* _WHAT TO PRODUCE_
Restate, in full and unchanged, the entries that follow, but not their pictures.
^^^^
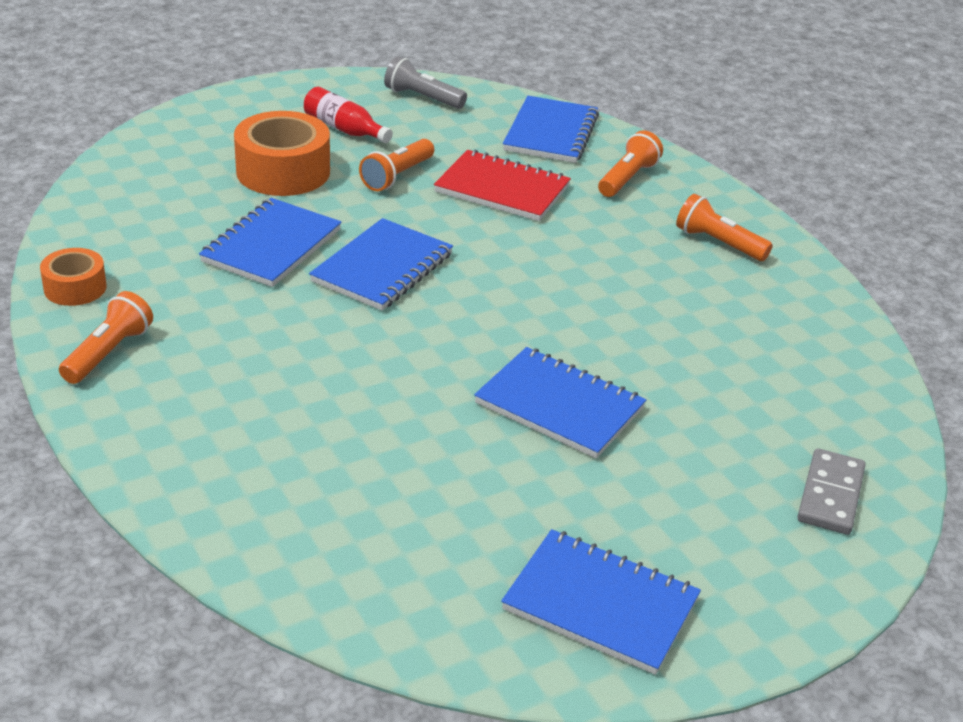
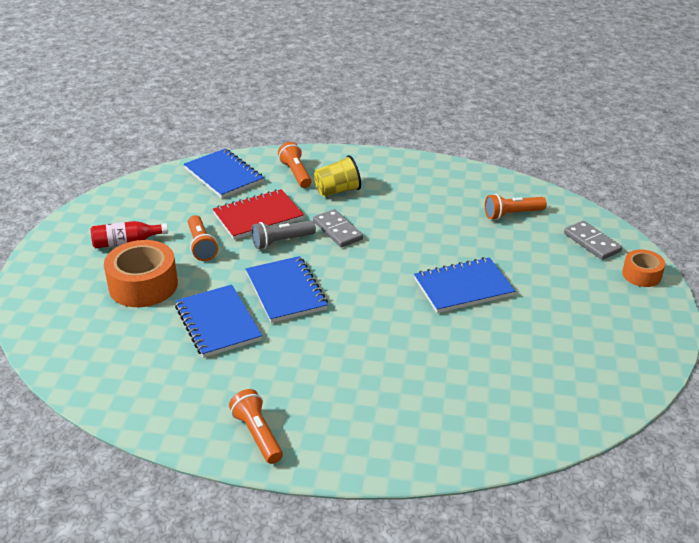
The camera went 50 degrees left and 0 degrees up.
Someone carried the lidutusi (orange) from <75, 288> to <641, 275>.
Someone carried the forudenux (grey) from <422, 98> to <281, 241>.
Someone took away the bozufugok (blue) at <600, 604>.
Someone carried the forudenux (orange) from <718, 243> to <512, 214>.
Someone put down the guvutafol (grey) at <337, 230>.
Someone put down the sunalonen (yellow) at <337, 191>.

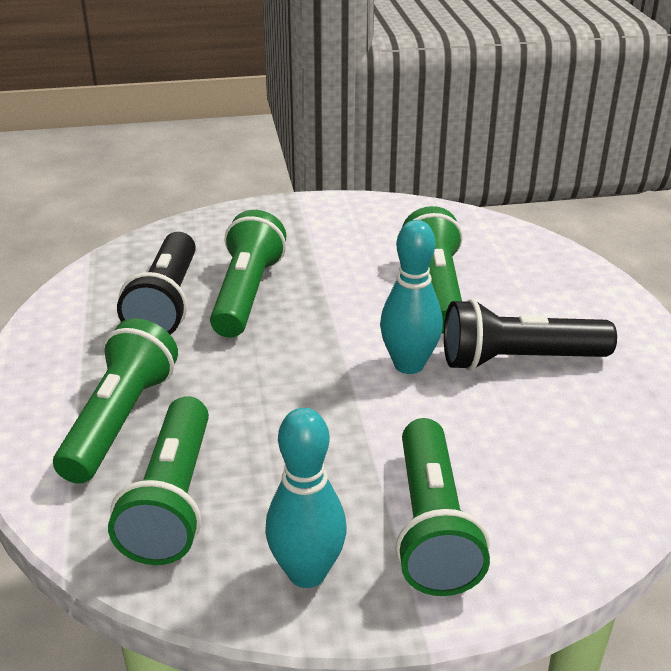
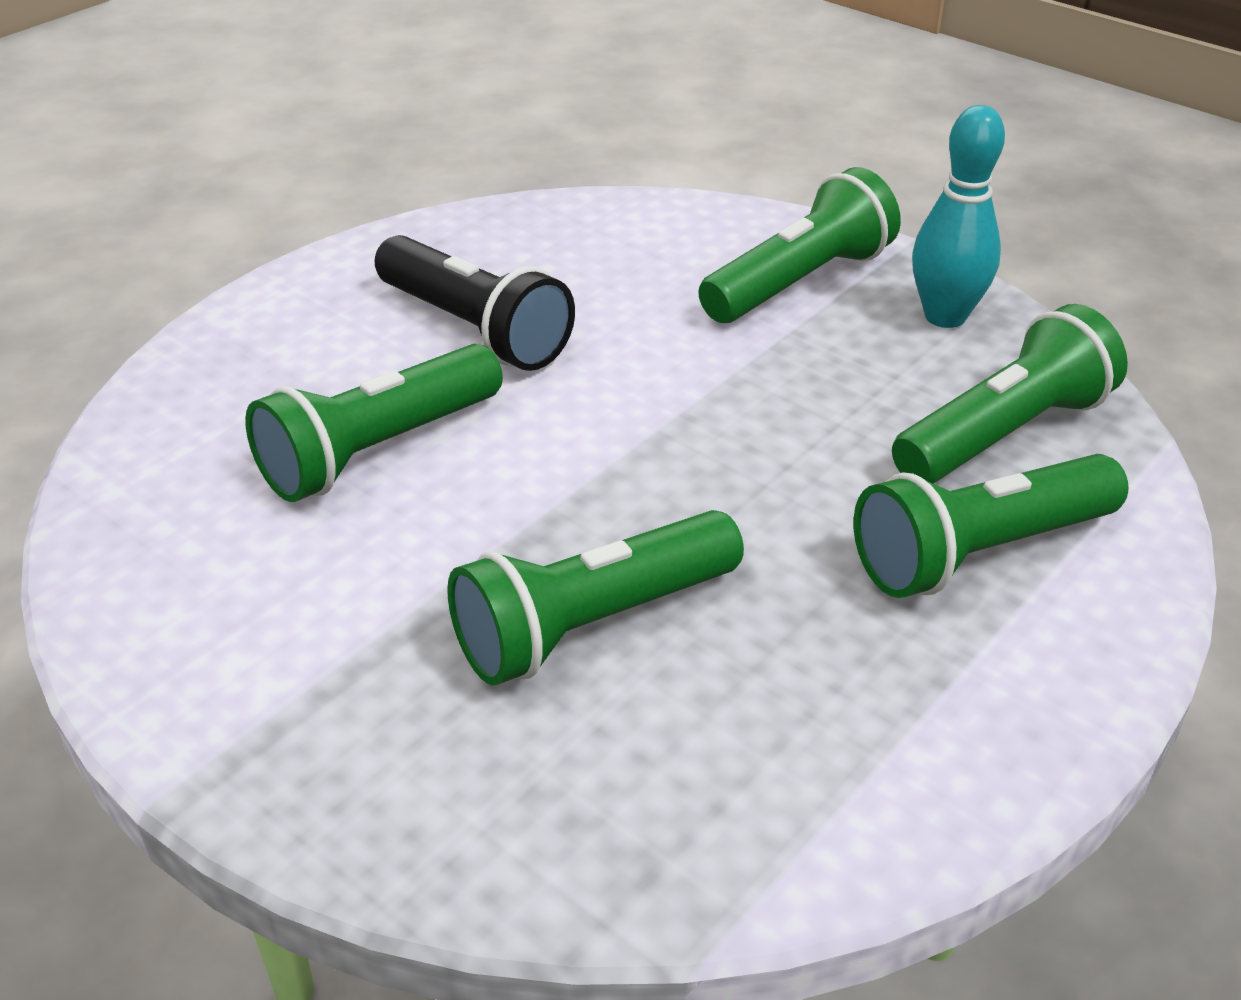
The camera went 130 degrees left and 5 degrees up.
Someone took away the forudenux (black) at <167, 303>.
Someone took away the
^^^^
* _SOLUTION FOR THIS EXERCISE_
The camera went 50 degrees left and 0 degrees up.
Someone carried the lidutusi (orange) from <75, 288> to <641, 275>.
Someone carried the forudenux (grey) from <422, 98> to <281, 241>.
Someone took away the bozufugok (blue) at <600, 604>.
Someone carried the forudenux (orange) from <718, 243> to <512, 214>.
Someone put down the guvutafol (grey) at <337, 230>.
Someone put down the sunalonen (yellow) at <337, 191>.

The camera went 130 degrees left and 5 degrees up.
Someone took away the forudenux (black) at <167, 303>.
Someone took away the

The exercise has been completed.